• Aim of the task: From the line that contains "U7: NOT (in RAMP2, out PULSE2) -> none" down to the last line of the entries, repeat every line exactly. Do not carry over the pictures.

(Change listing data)
□ □ □

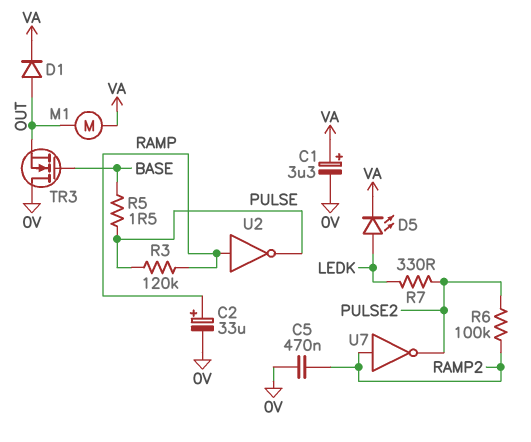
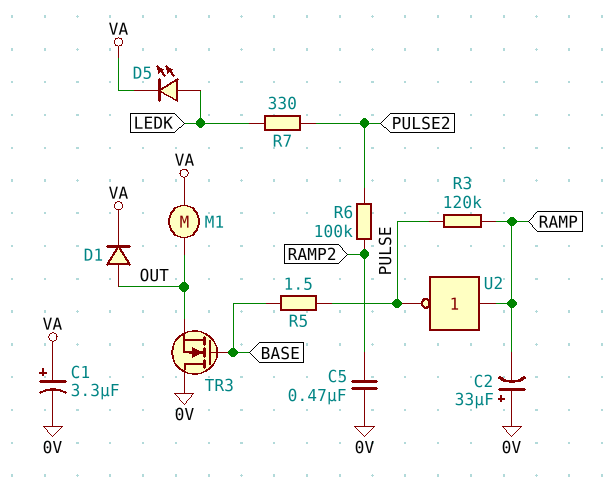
C2: 33uF (plus RAMP, minus 0V) -> 33uF (plus 0V, minus RAMP)
U7: NOT (in RAMP2, out PULSE2) -> none

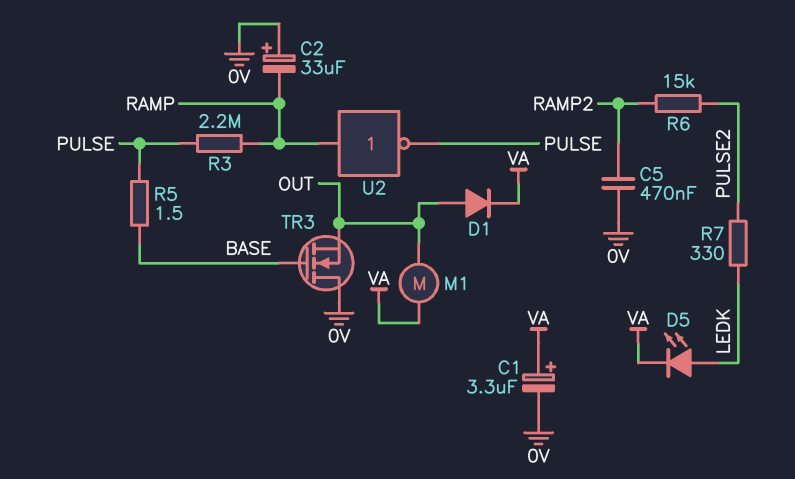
R3: 120k (PULSE, RAMP) -> 2.2M (PULSE, RAMP)
R6: 100k (PULSE2, RAMP2) -> 15k (PULSE2, RAMP2)

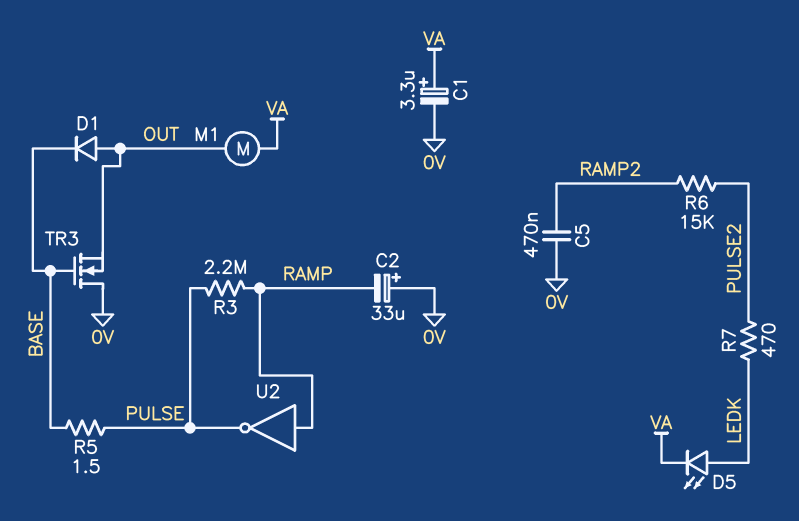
D1: diode (A OUT, K VA) -> diode (A OUT, K BASE)
R7: 330 (LEDK, PULSE2) -> 470 (LEDK, PULSE2)

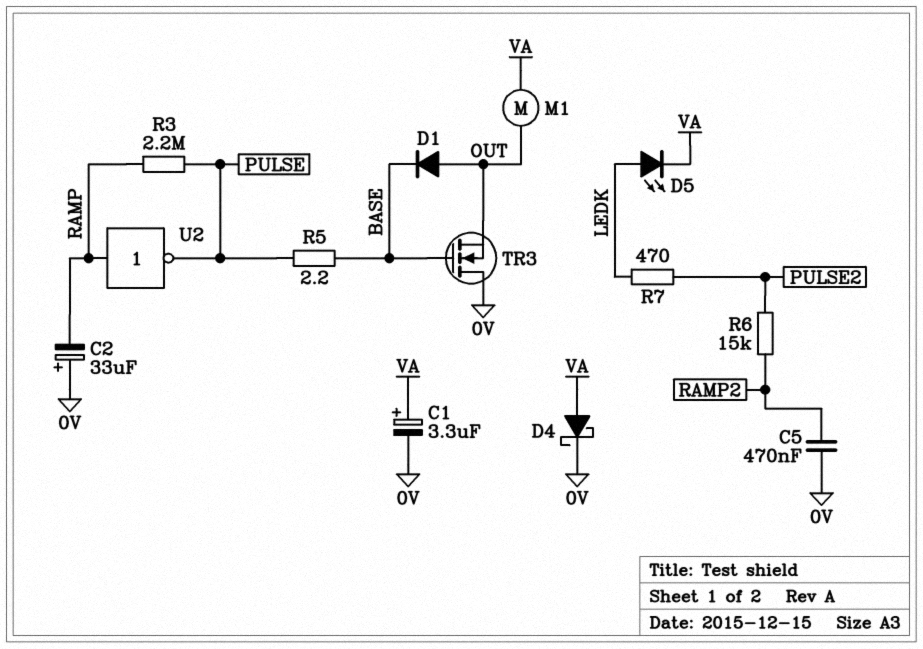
D4: none -> schottky (A VA, K 0V)
R5: 1.5 (BASE, PULSE) -> 2.2 (BASE, PULSE)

□ □ □

• Response below:
U7: NOT (in RAMP2, out PULSE2) -> none

R3: 120k (PULSE, RAMP) -> 2.2M (PULSE, RAMP)
R6: 100k (PULSE2, RAMP2) -> 15k (PULSE2, RAMP2)

D1: diode (A OUT, K VA) -> diode (A OUT, K BASE)
R7: 330 (LEDK, PULSE2) -> 470 (LEDK, PULSE2)

D4: none -> schottky (A VA, K 0V)
R5: 1.5 (BASE, PULSE) -> 2.2 (BASE, PULSE)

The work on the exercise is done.